------ Data listing
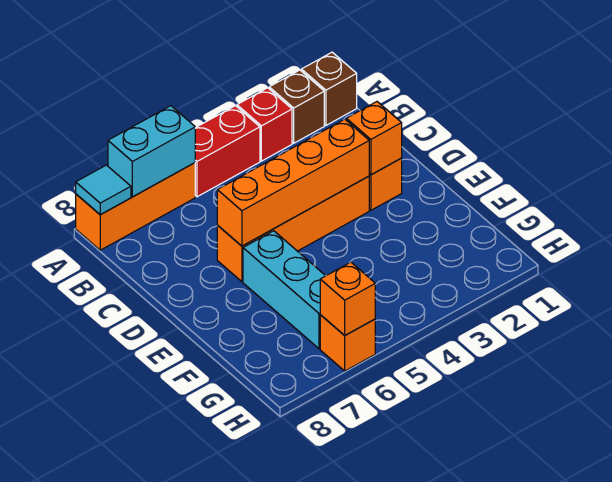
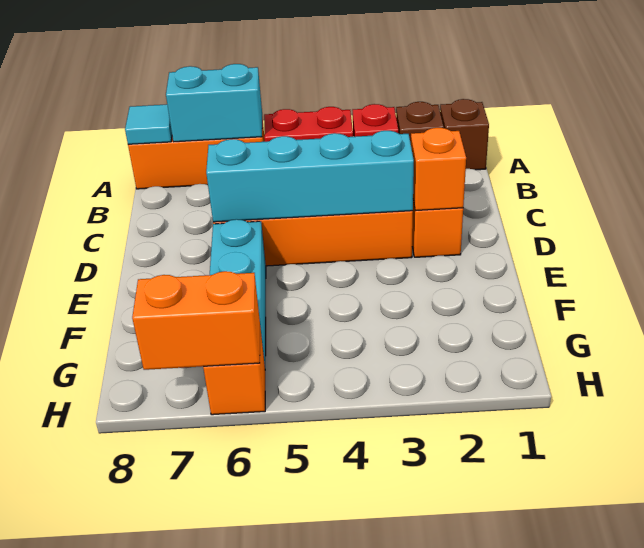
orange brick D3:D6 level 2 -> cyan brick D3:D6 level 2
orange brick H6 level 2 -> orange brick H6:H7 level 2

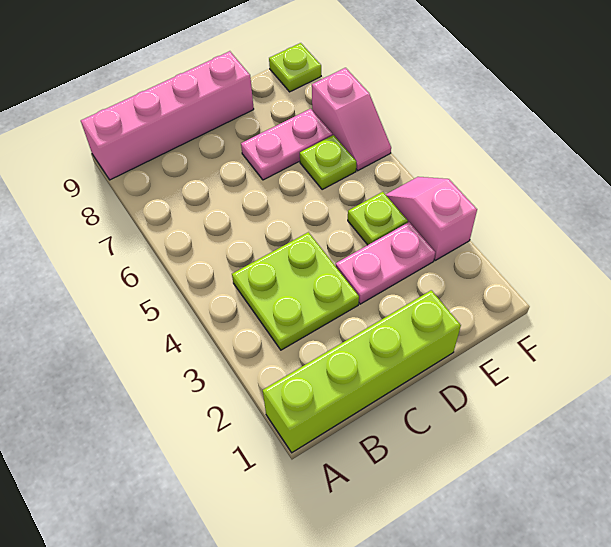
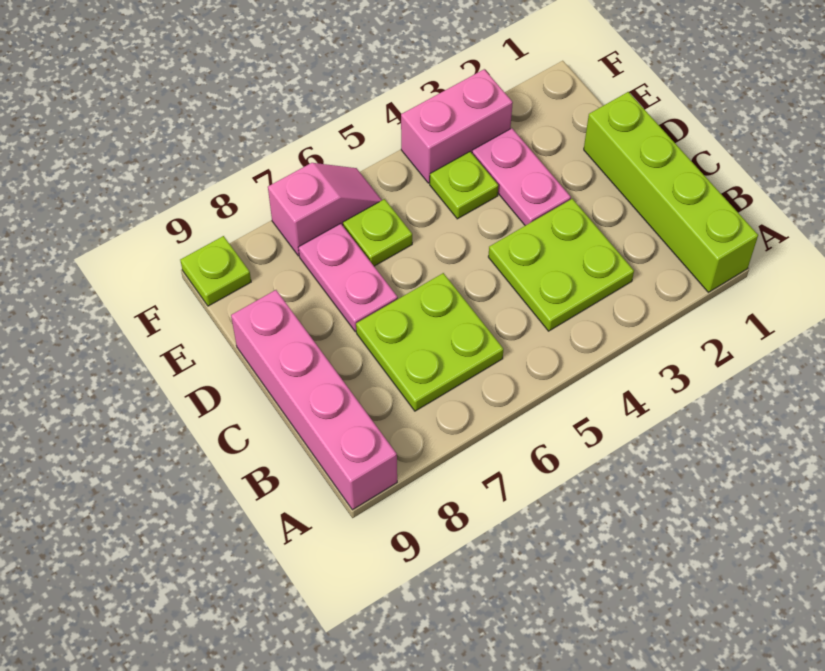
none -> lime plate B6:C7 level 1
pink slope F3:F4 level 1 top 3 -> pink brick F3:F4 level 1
------------
------ Data listing
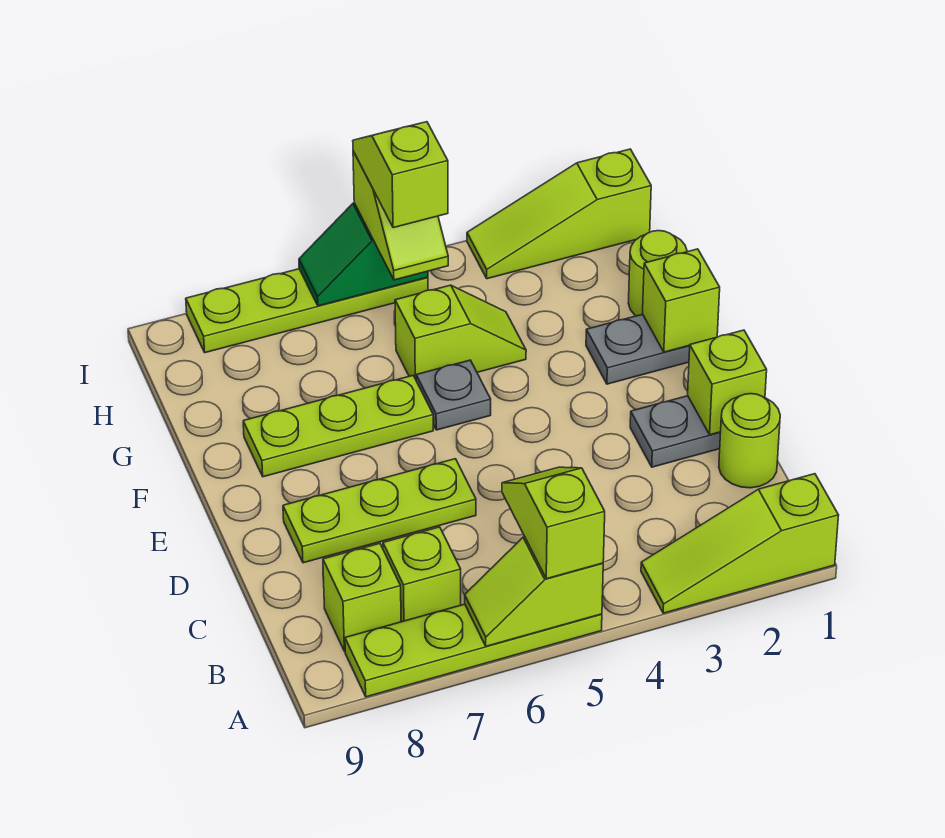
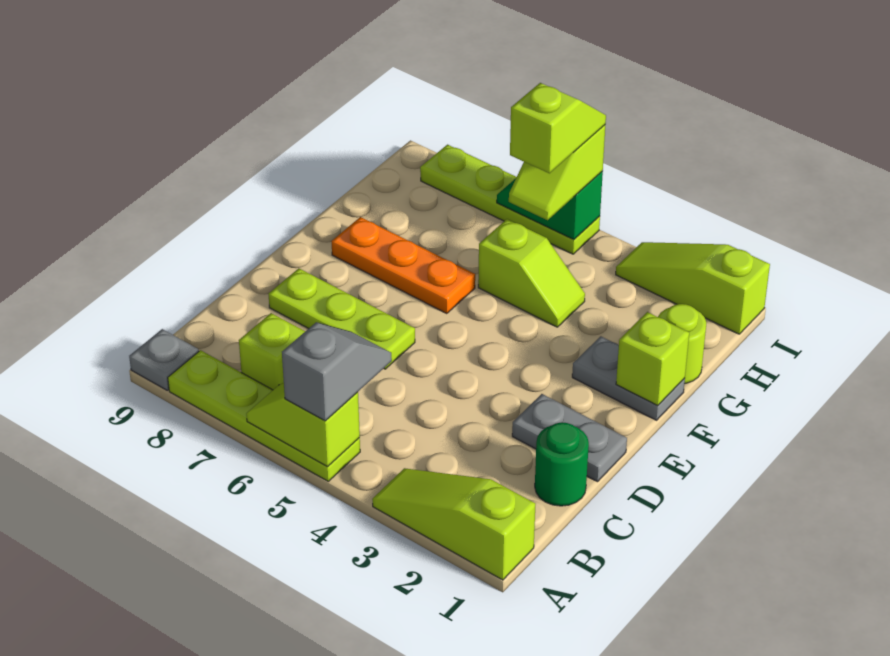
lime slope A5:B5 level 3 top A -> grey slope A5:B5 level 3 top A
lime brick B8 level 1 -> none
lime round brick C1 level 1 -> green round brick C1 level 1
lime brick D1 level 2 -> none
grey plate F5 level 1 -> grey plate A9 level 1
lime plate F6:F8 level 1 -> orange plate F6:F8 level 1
------------
**What you will do**
What lines hold the string "grey"? Pick them out of the data.

**Finished task**
lime slope A5:B5 level 3 top A -> grey slope A5:B5 level 3 top A
grey plate F5 level 1 -> grey plate A9 level 1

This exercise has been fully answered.